• **About this exercise**
Once the line with "camera: 10 degrees left, 15 degrees down" is found in the entries below, repeat it and each following line exactly, up to and including the line with "none -> pink screwdriver [309,346,411,370]". Add no other lines.
*** Data to use Section Begins ***
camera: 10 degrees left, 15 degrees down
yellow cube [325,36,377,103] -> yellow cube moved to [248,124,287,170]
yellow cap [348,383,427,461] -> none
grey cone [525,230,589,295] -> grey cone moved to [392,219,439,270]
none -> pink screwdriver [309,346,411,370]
*** Data to use Section Ends ***
*** Data to use Section Begins ***
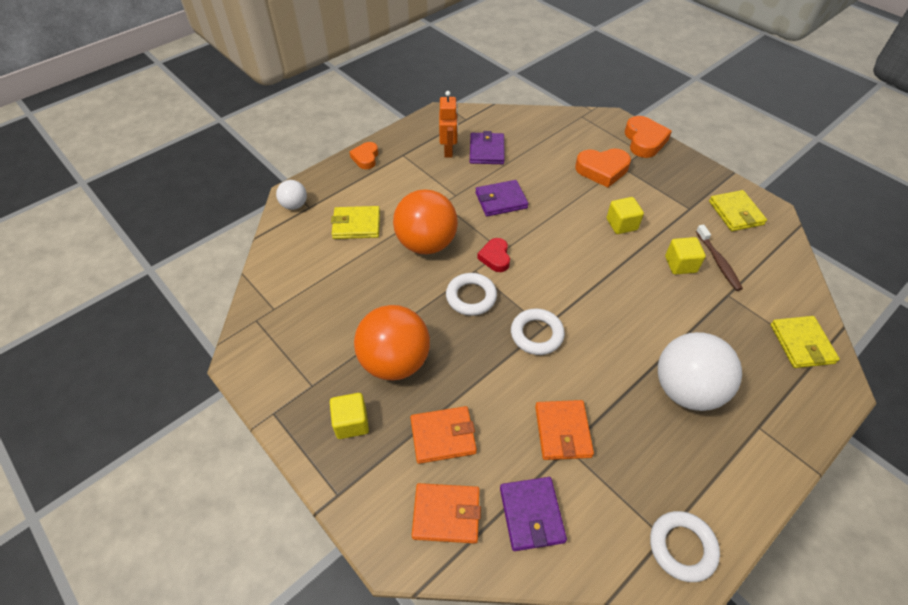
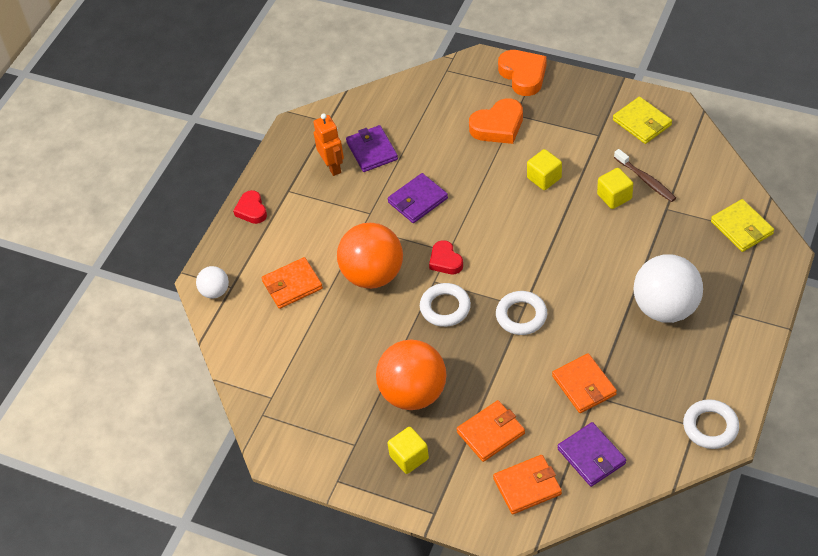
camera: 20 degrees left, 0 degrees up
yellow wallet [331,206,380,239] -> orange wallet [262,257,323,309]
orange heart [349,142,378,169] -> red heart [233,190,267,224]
*** Data to use Section Ends ***
• **Solution to this task**
camera: 10 degrees left, 15 degrees down
yellow cube [325,36,377,103] -> yellow cube moved to [248,124,287,170]
yellow cap [348,383,427,461] -> none
grey cone [525,230,589,295] -> grey cone moved to [392,219,439,270]
none -> pink screwdriver [309,346,411,370]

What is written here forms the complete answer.